# RECORDED INFORMATION
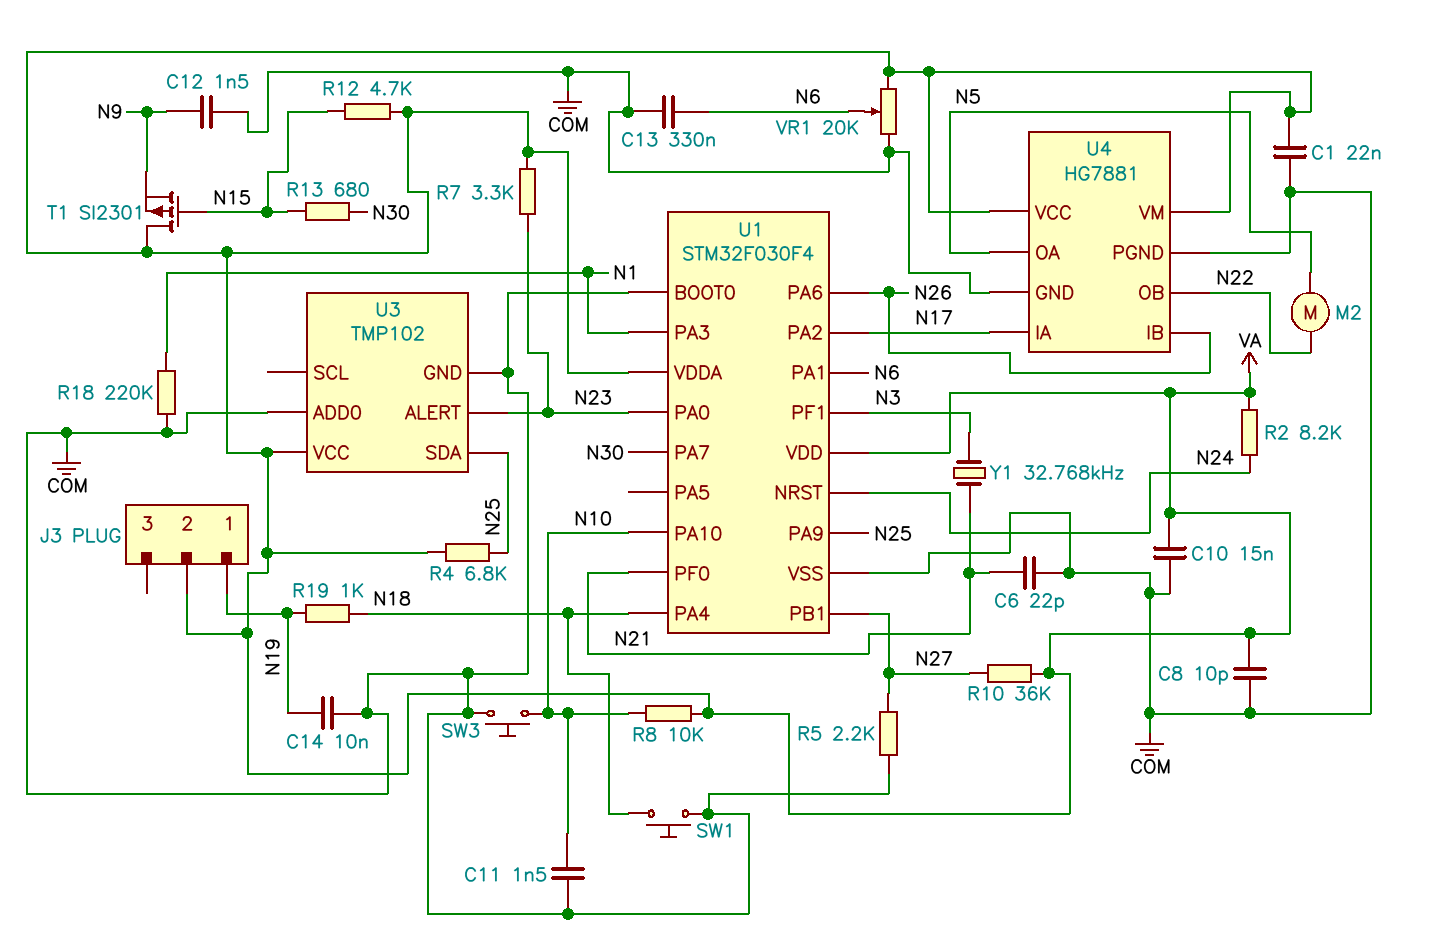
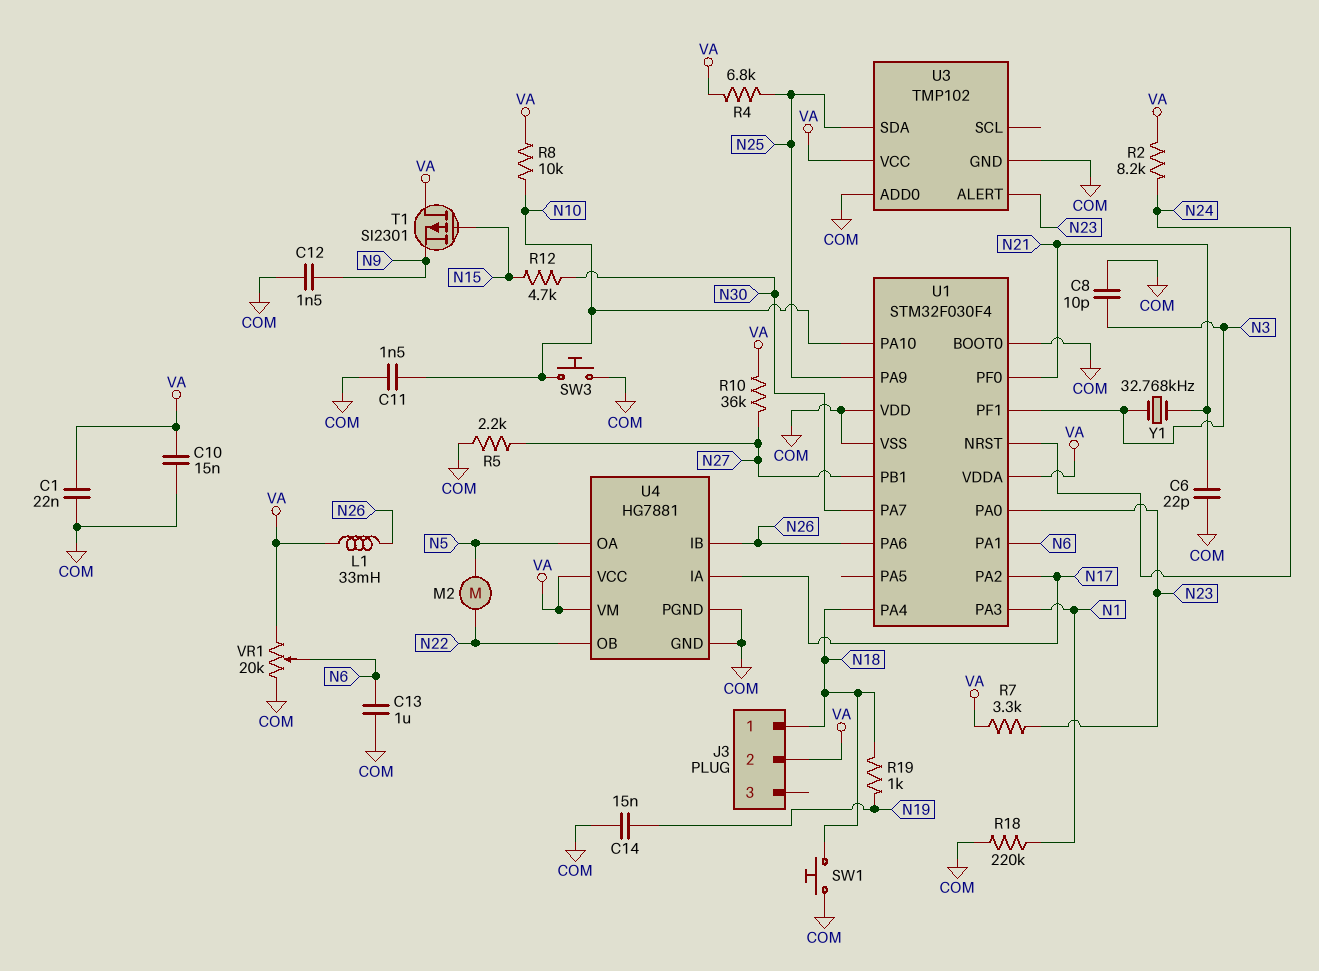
C8: 10pF (COM, VA) -> 10pF (COM, N3)
C13: 330nF (COM, N6) -> 1uF (COM, N6)
C14: 10nF (COM, N19) -> 15nF (COM, N19)
J3 pin 1: N19 -> N18
L1: none -> 33mH (N26, VA)
R12: 4.7k (N15, VA) -> 4.7k (N15, N30)
R13: 680 (N15, N30) -> none
U1 pin VDD: VA -> COM

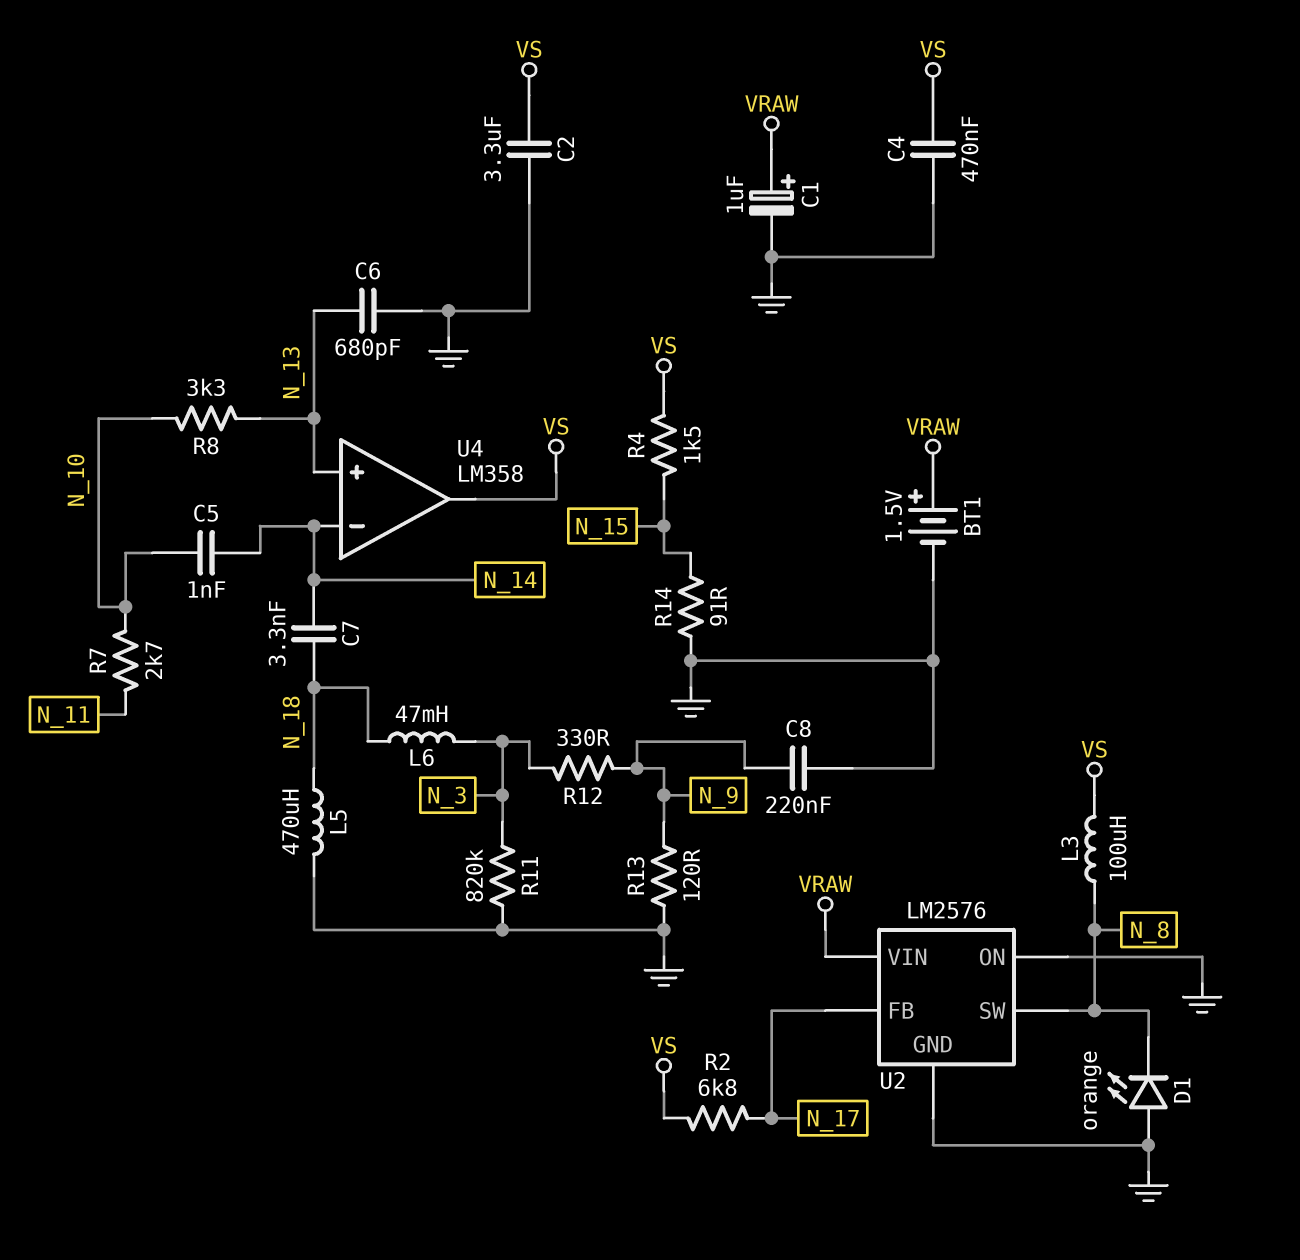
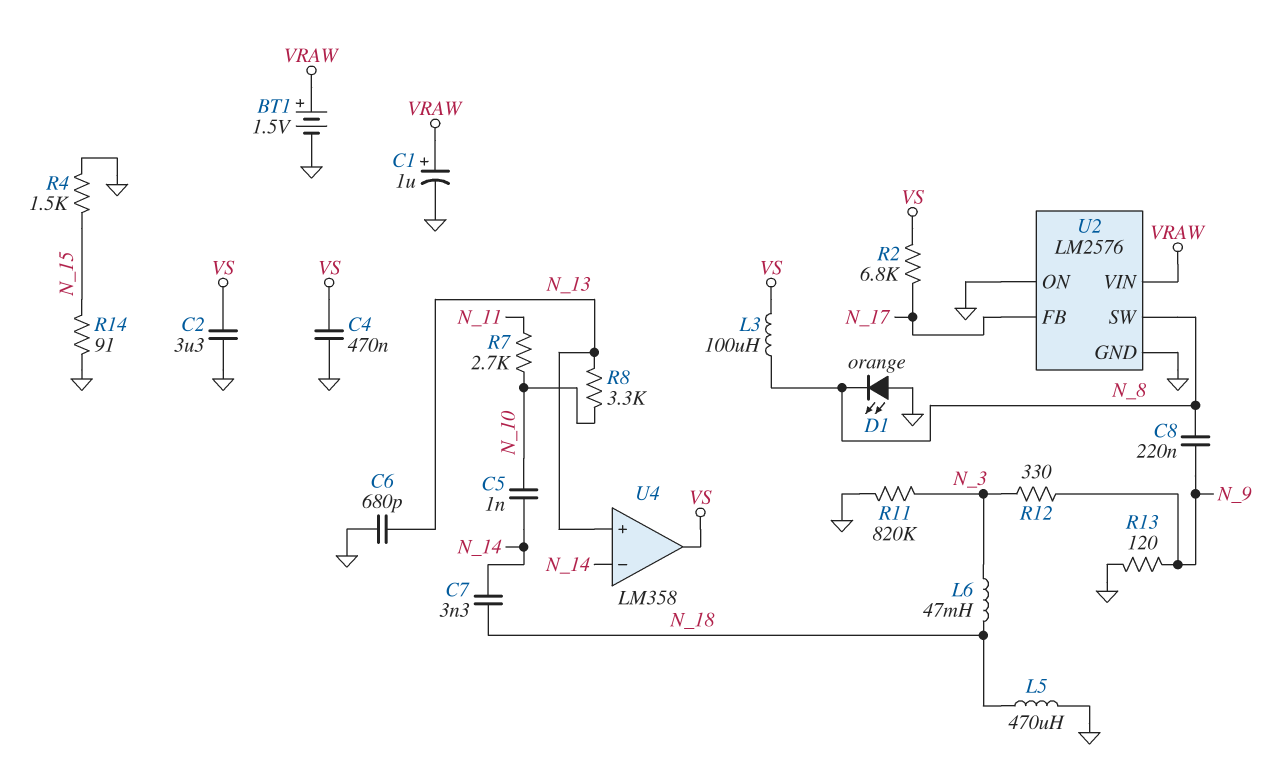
C8: 220nF (GND, N_9) -> 220nF (N_8, N_9)
R4: 1.5k (N_15, VS) -> 1.5k (GND, N_15)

# WHAT THE TASK ASKS
Output exactly, and with no pictures, the lines from the line that holds "R13: 680 (N15, N30) -> none" through the last line of the listing above.

# TASK OUTPUT
R13: 680 (N15, N30) -> none
U1 pin VDD: VA -> COM

C8: 220nF (GND, N_9) -> 220nF (N_8, N_9)
R4: 1.5k (N_15, VS) -> 1.5k (GND, N_15)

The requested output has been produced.